*** Opening of DATA LISTING ***
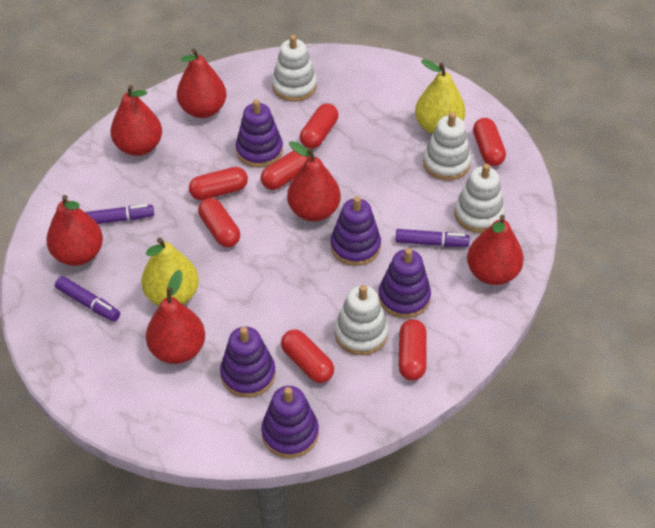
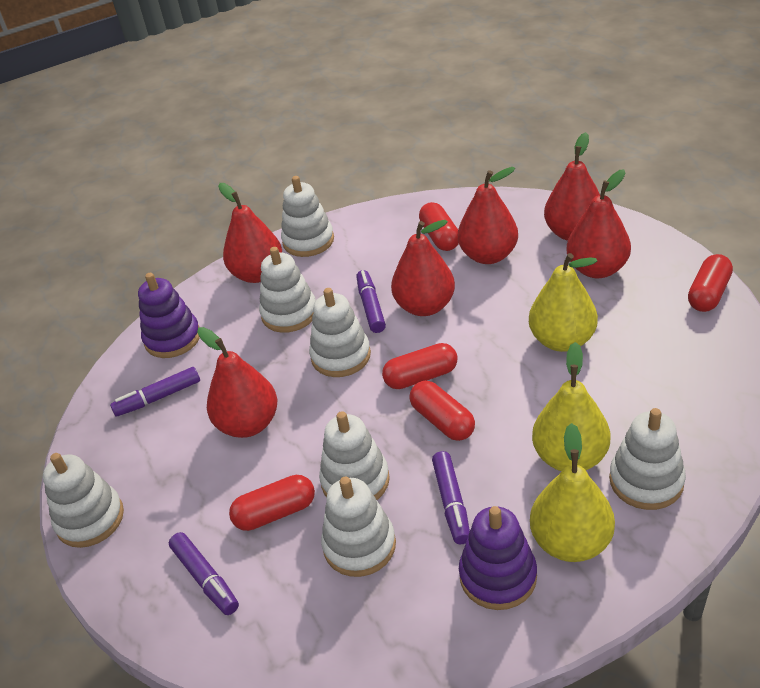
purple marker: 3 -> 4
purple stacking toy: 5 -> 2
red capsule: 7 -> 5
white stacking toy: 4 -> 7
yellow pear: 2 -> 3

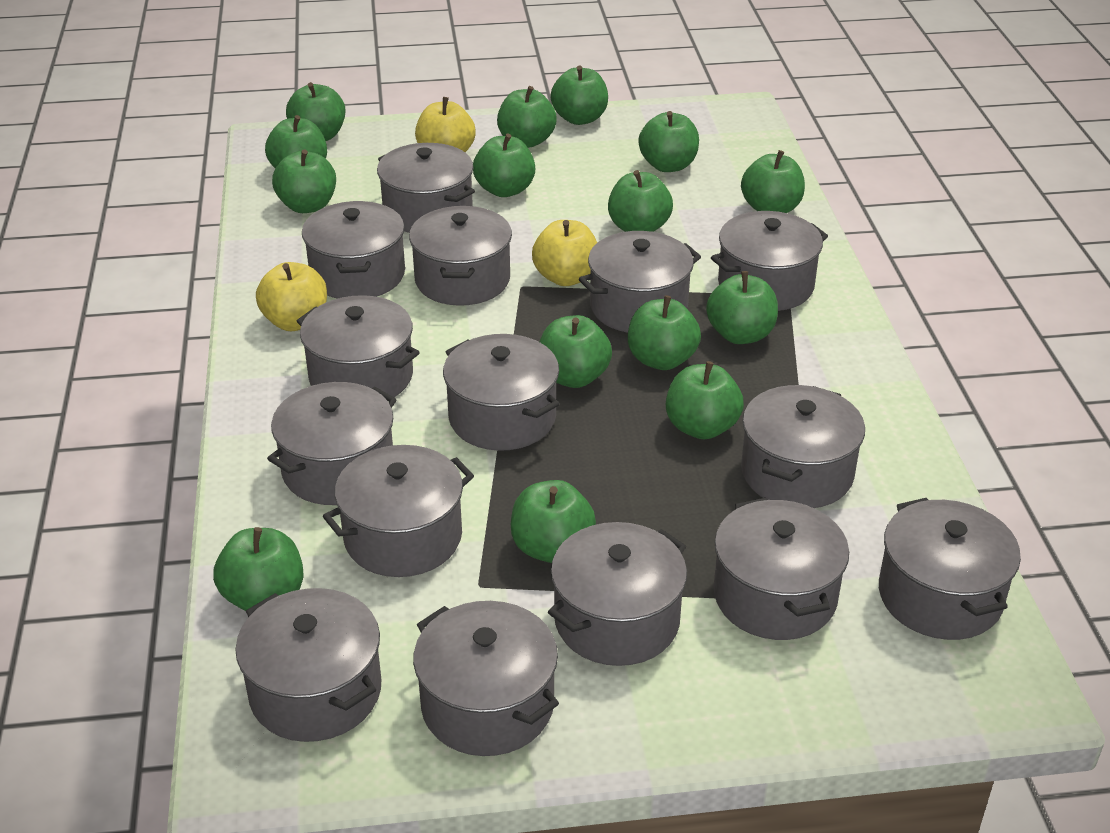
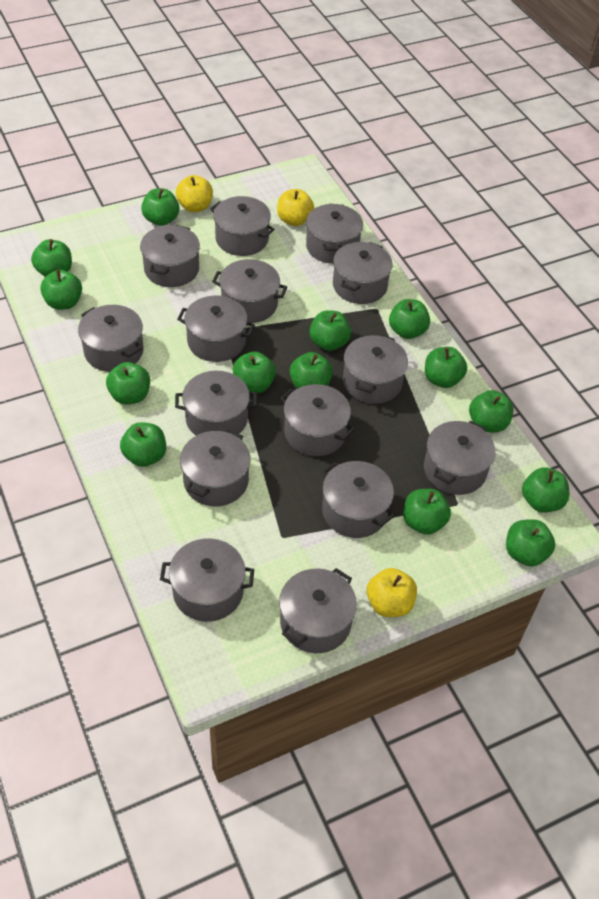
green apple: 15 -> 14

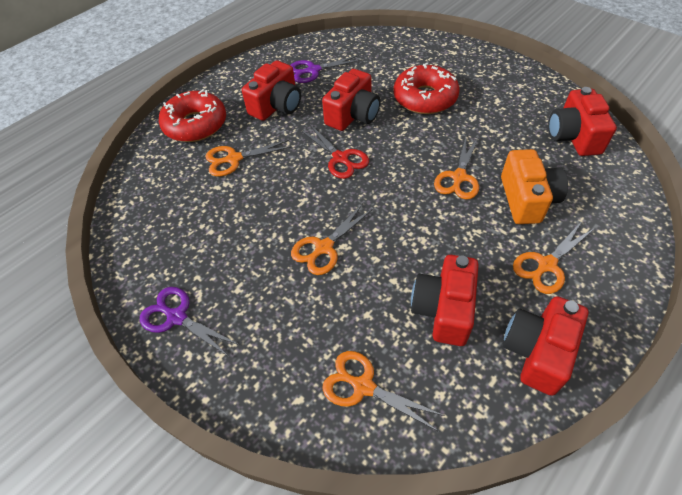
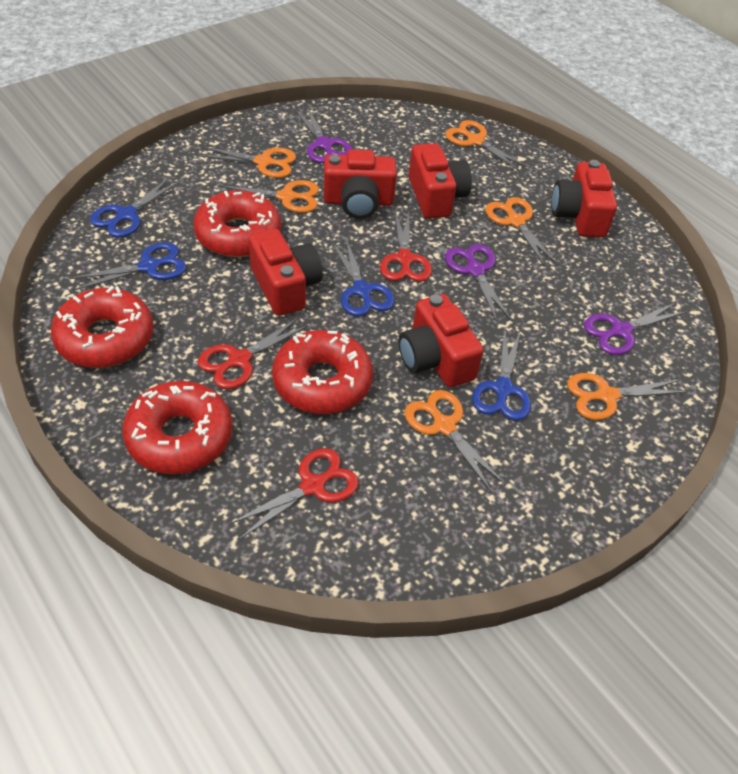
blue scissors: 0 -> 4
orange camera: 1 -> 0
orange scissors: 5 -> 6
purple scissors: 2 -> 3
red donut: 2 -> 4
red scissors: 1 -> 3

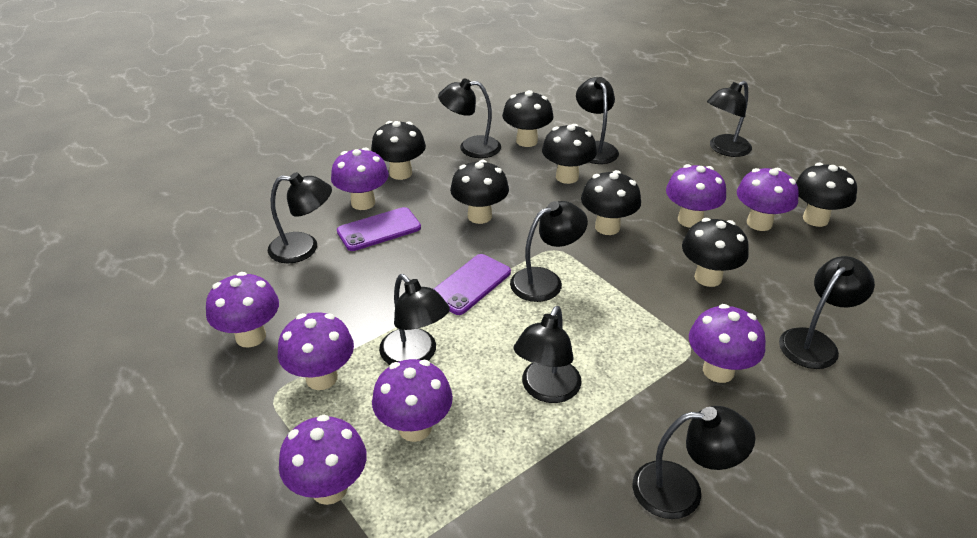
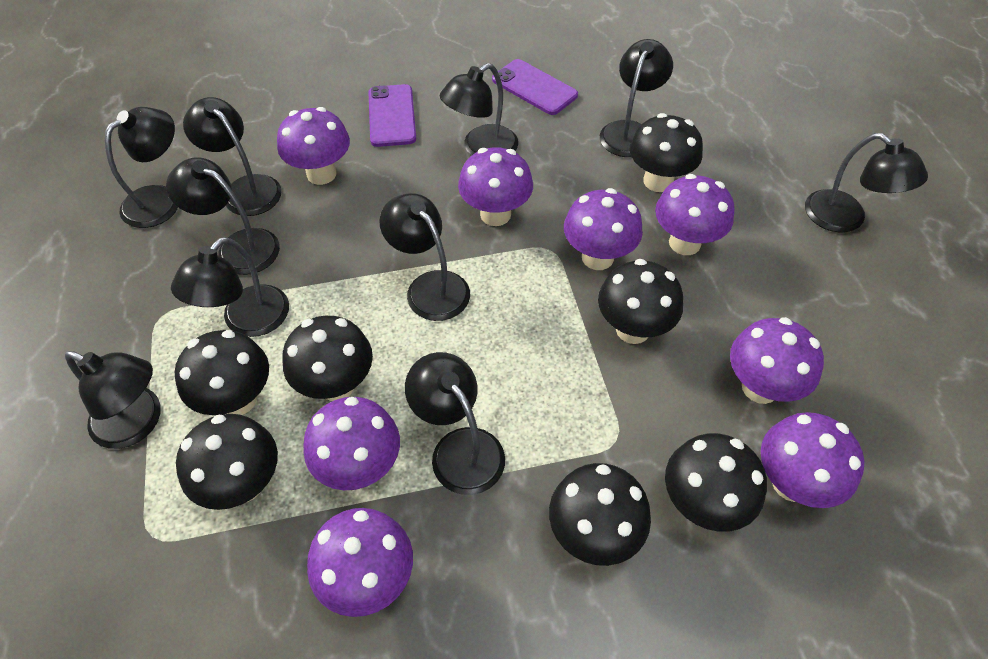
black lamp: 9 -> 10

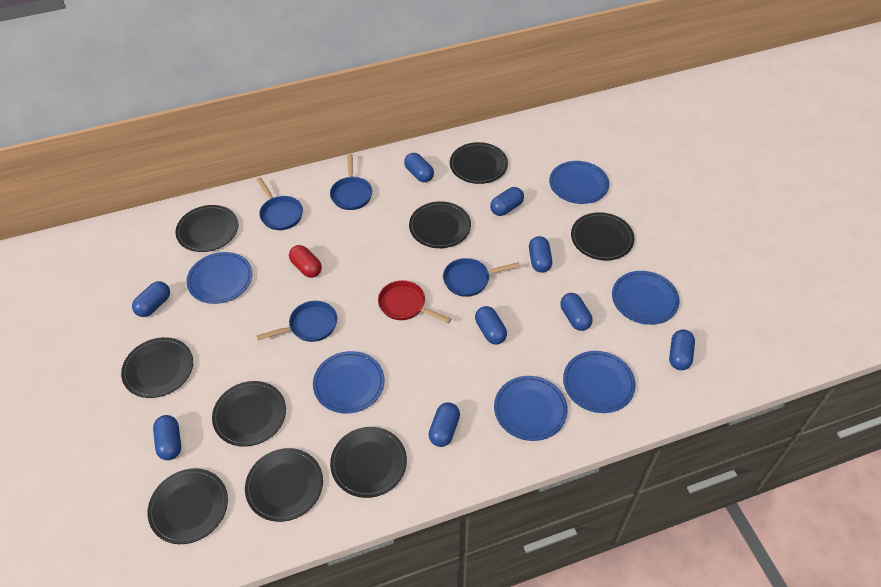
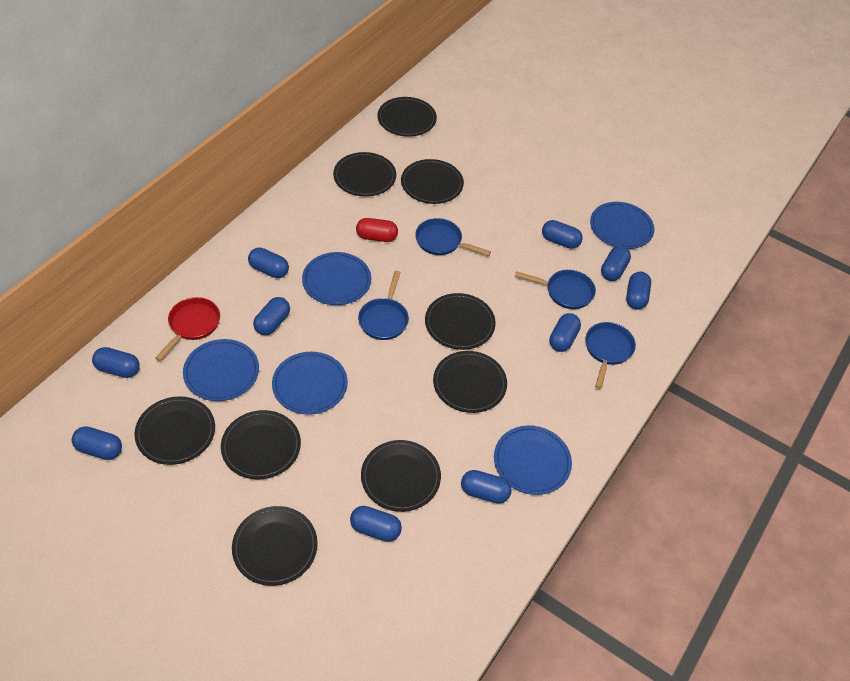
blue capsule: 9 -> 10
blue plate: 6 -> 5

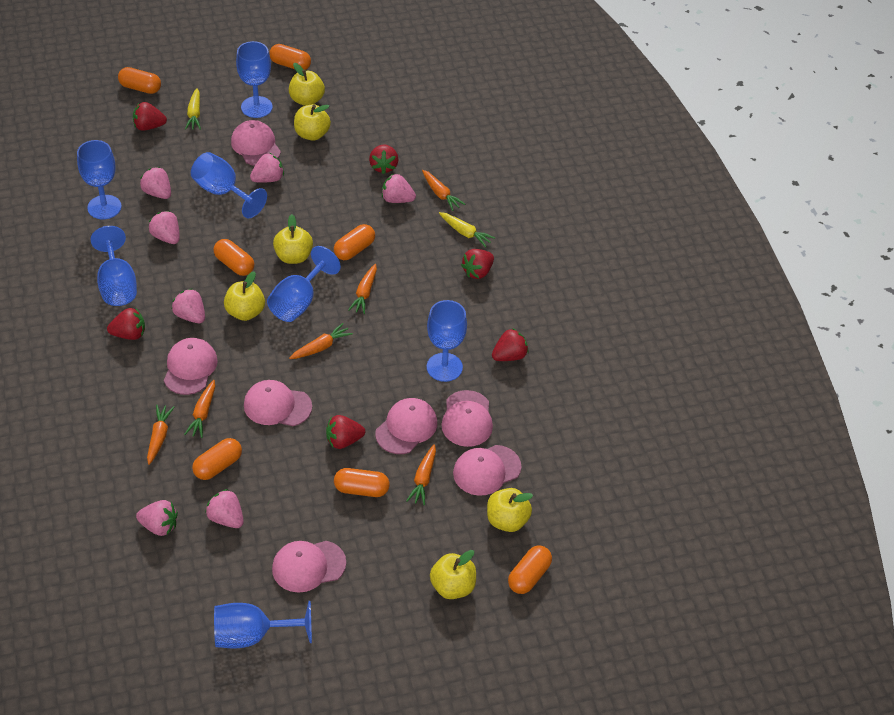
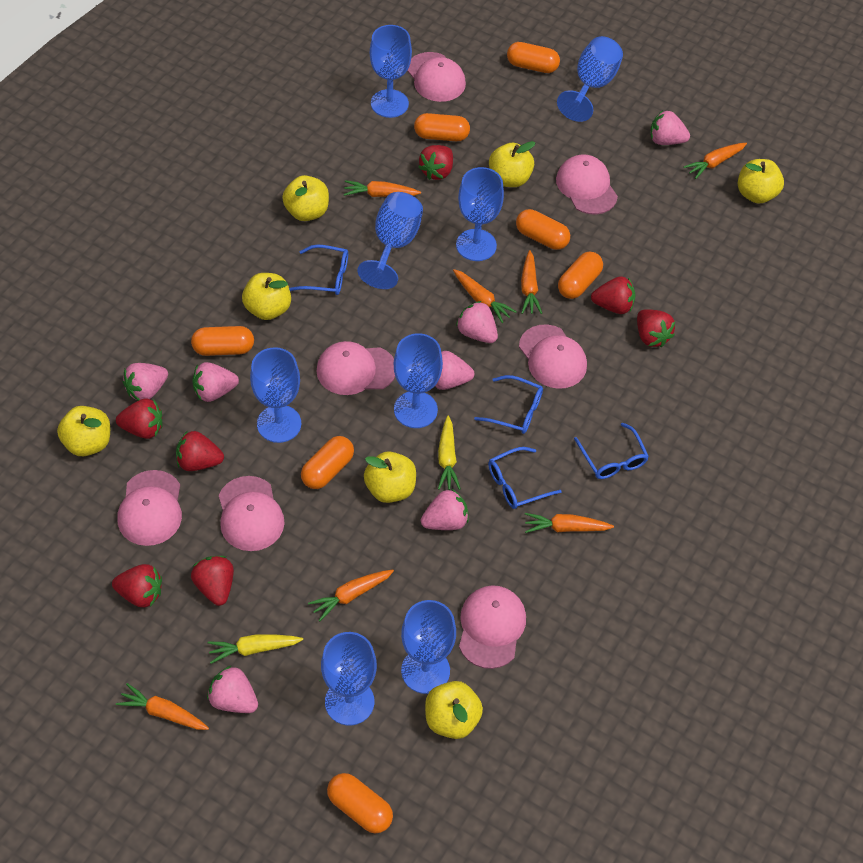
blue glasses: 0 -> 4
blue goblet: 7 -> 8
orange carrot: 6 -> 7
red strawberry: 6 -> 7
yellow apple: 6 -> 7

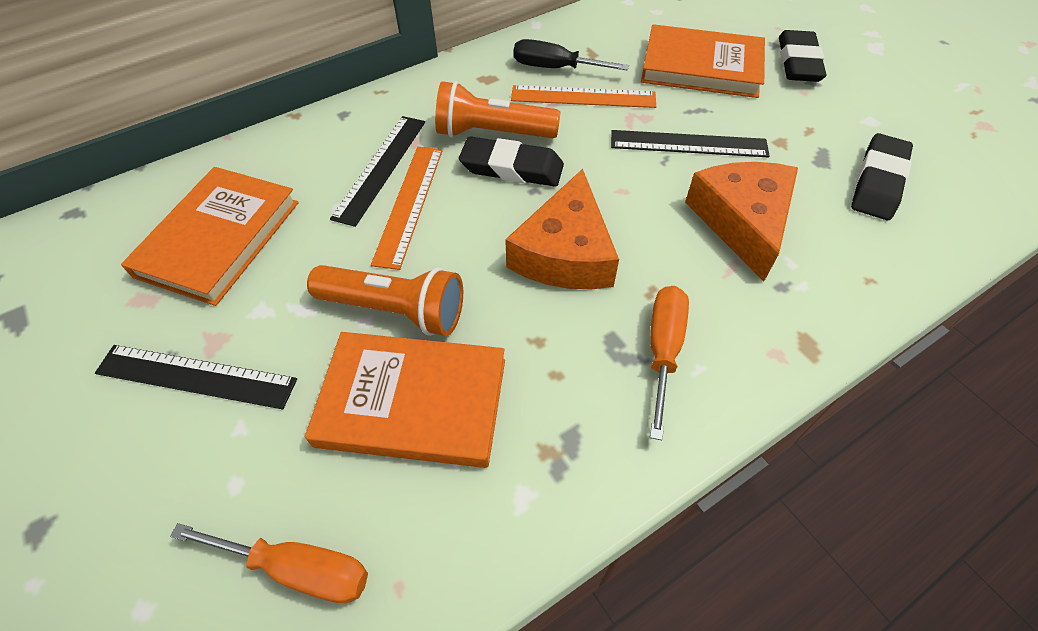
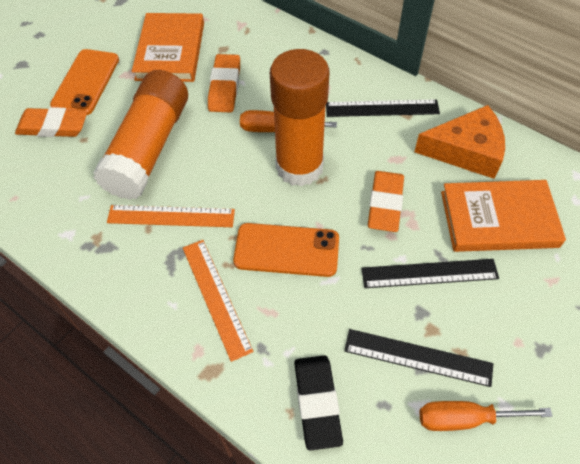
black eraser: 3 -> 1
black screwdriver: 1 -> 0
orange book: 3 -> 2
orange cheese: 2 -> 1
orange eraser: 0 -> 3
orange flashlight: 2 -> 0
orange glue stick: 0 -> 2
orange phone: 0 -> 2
*** Close of DATA LISTING ***
■ YOUR GOAL:
A faithful copy of the records above, without images, is what to give back.

■ SOLUTION:
purple marker: 3 -> 4
purple stacking toy: 5 -> 2
red capsule: 7 -> 5
white stacking toy: 4 -> 7
yellow pear: 2 -> 3

green apple: 15 -> 14

blue scissors: 0 -> 4
orange camera: 1 -> 0
orange scissors: 5 -> 6
purple scissors: 2 -> 3
red donut: 2 -> 4
red scissors: 1 -> 3

black lamp: 9 -> 10

blue capsule: 9 -> 10
blue plate: 6 -> 5

blue glasses: 0 -> 4
blue goblet: 7 -> 8
orange carrot: 6 -> 7
red strawberry: 6 -> 7
yellow apple: 6 -> 7

black eraser: 3 -> 1
black screwdriver: 1 -> 0
orange book: 3 -> 2
orange cheese: 2 -> 1
orange eraser: 0 -> 3
orange flashlight: 2 -> 0
orange glue stick: 0 -> 2
orange phone: 0 -> 2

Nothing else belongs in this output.